Object change listings
§
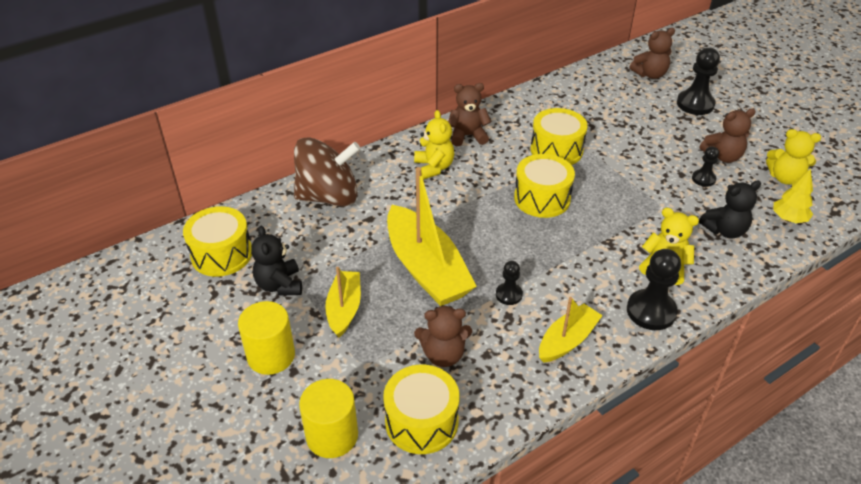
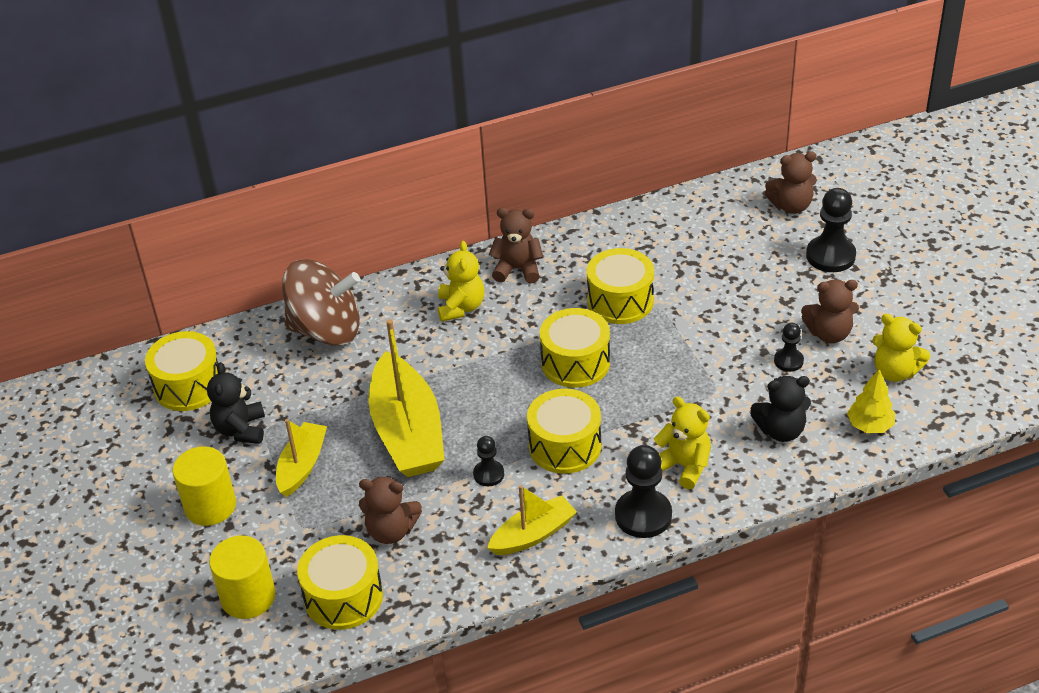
camera: 15 degrees right, 0 degrees up
(562, 263) = (565, 446): none -> yellow drum

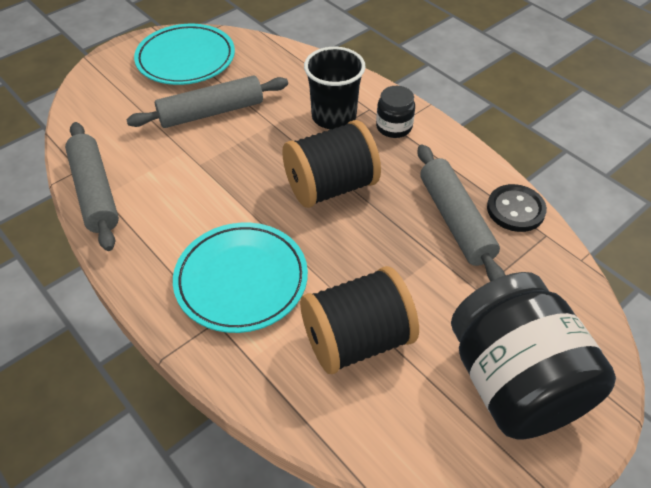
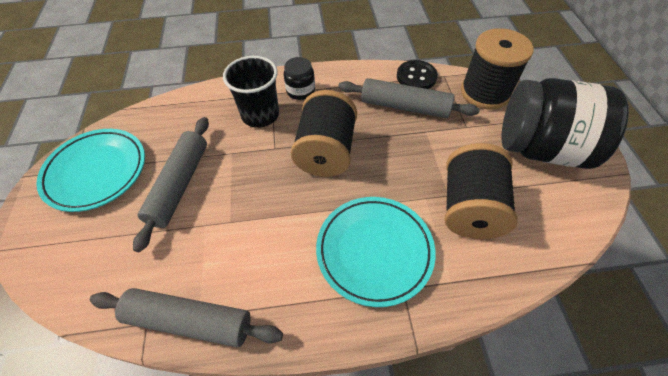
camera: 55 degrees left, 5 degrees up
(558, 287) = (485, 92): none -> black spool

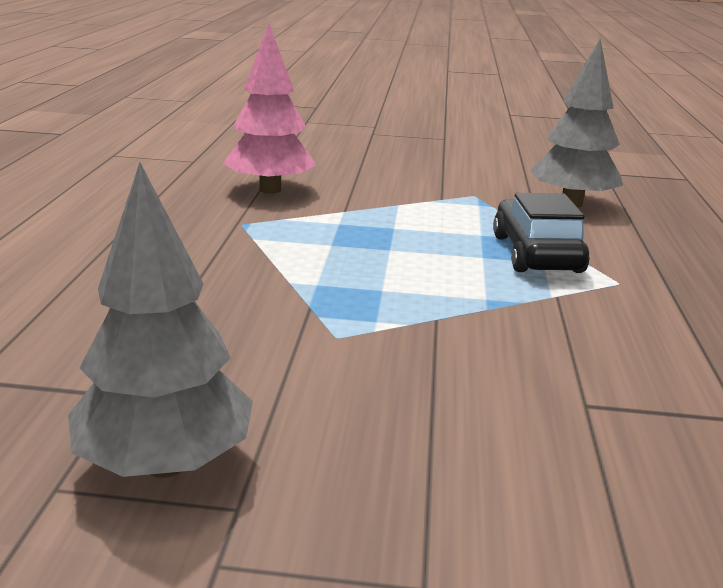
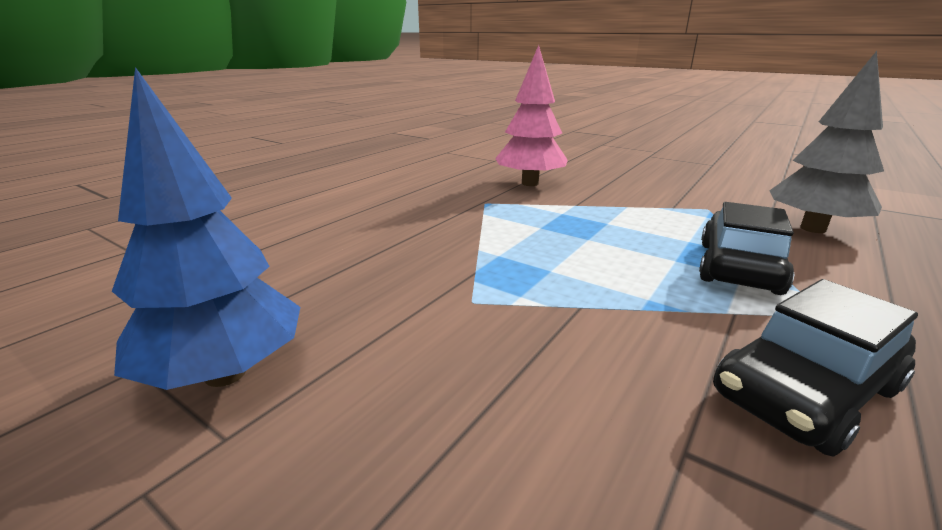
camera: 30 degrees right, 0 degrees up
(166, 463) = (226, 373): grey tree -> blue tree
(633, 344) = (805, 392): none -> black car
§
Omitting all pictures, retype exactly the lines from the line containing "camera: 55 degrees left, 5 degrees up" down to the last line above, both ends included.

camera: 55 degrees left, 5 degrees up
(558, 287) = (485, 92): none -> black spool

camera: 30 degrees right, 0 degrees up
(166, 463) = (226, 373): grey tree -> blue tree
(633, 344) = (805, 392): none -> black car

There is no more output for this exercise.